--- What the exercise asks ---
Please work out how many lines in the material contain "white" and give only that figure.

##### Recorded information

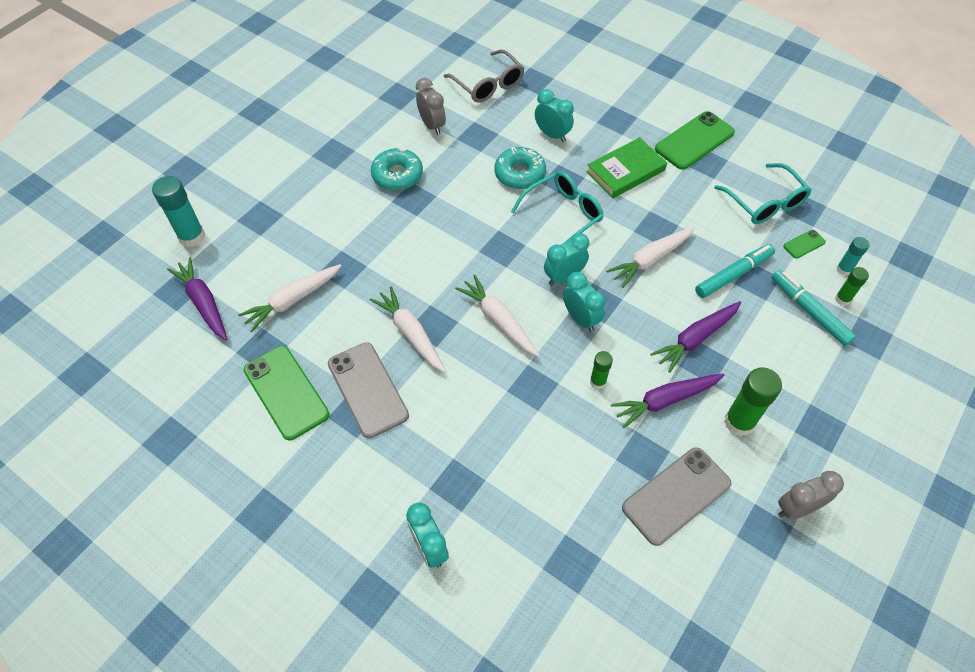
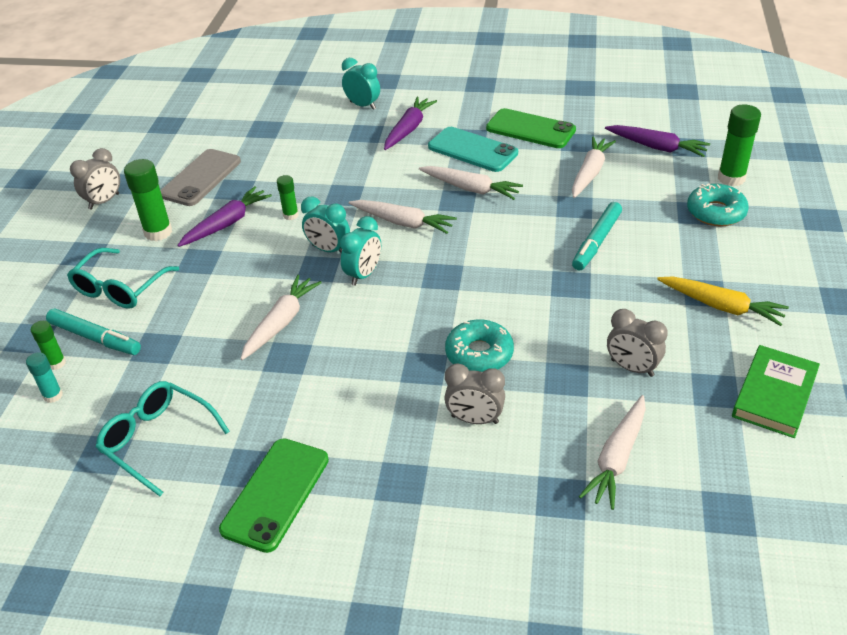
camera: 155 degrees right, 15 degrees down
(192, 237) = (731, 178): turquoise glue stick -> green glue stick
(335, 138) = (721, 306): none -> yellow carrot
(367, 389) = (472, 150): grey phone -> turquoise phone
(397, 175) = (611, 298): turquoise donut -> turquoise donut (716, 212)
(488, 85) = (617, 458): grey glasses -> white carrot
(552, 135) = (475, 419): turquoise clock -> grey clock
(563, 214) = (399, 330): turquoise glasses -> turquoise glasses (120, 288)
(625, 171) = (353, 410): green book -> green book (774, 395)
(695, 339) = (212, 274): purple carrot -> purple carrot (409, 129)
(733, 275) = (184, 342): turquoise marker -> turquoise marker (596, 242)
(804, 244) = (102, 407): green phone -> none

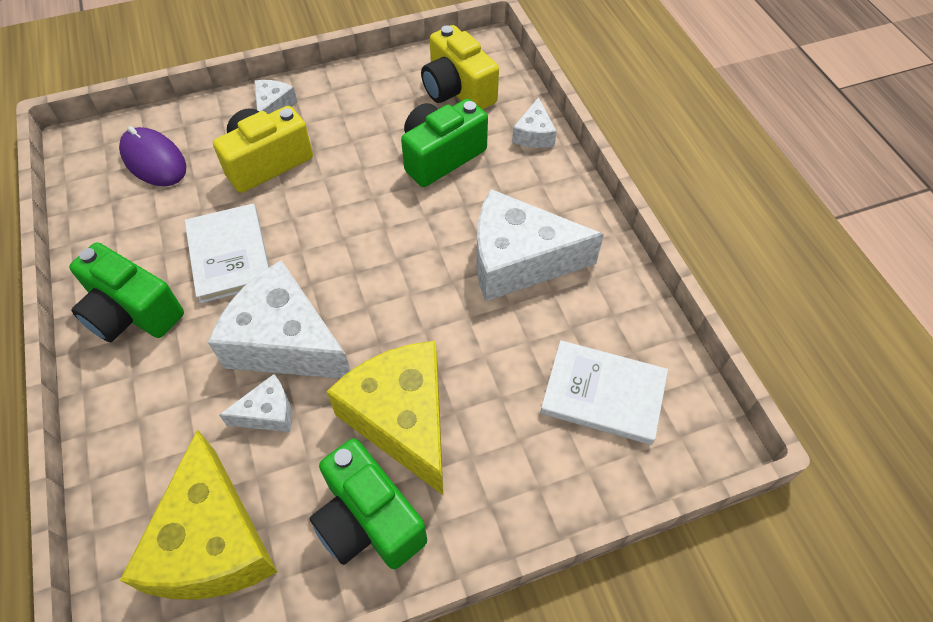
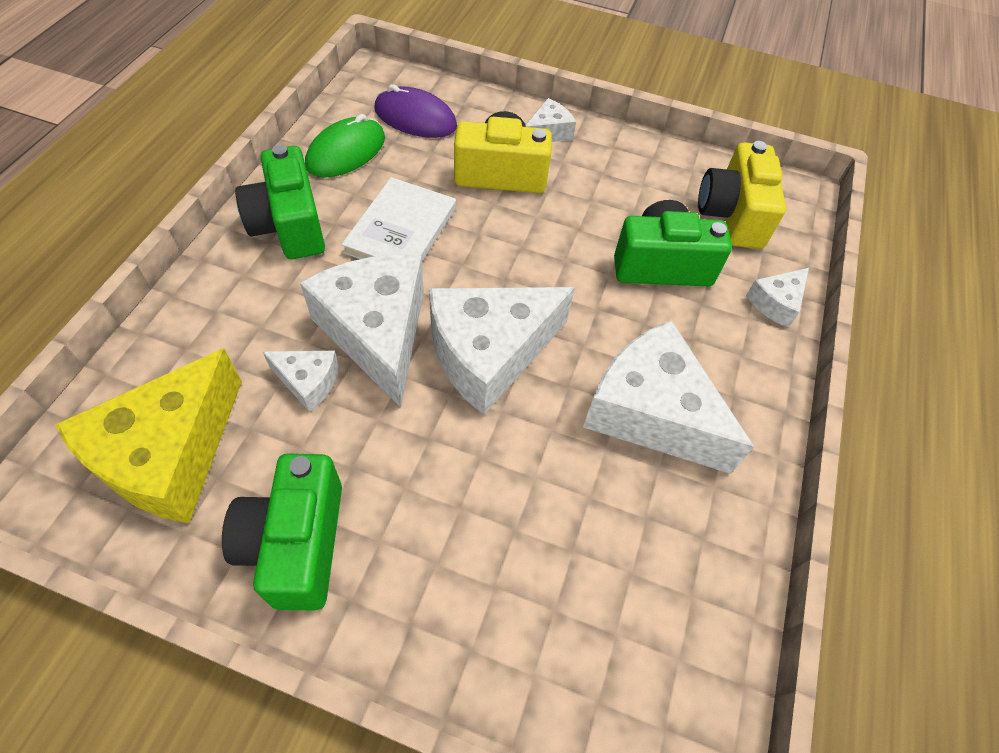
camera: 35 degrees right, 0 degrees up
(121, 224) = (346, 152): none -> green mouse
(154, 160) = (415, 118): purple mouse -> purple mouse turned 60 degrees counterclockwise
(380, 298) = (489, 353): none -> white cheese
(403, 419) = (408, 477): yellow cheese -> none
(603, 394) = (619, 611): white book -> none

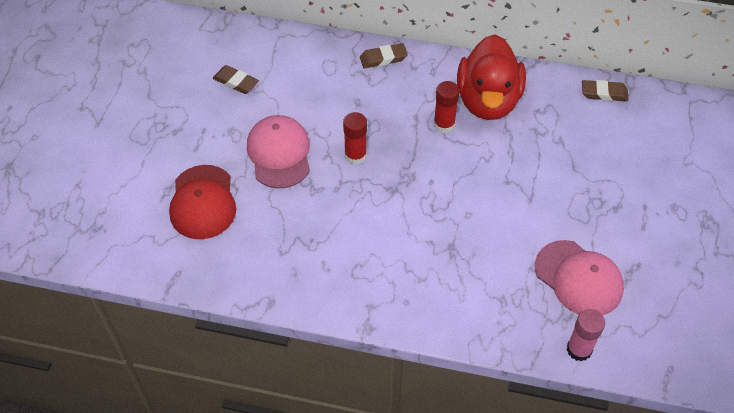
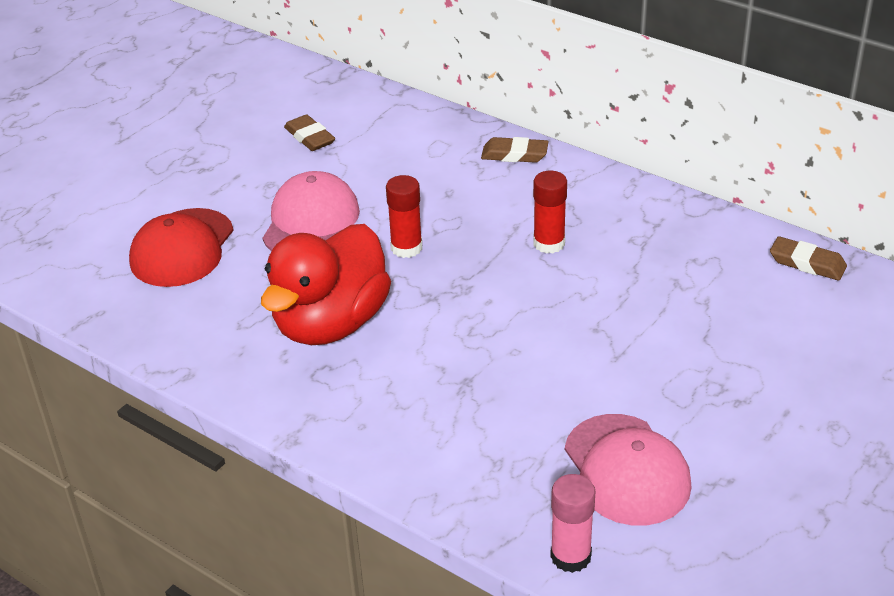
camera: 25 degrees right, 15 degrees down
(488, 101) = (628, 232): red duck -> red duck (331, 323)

##########

--- Answer for the task ---
3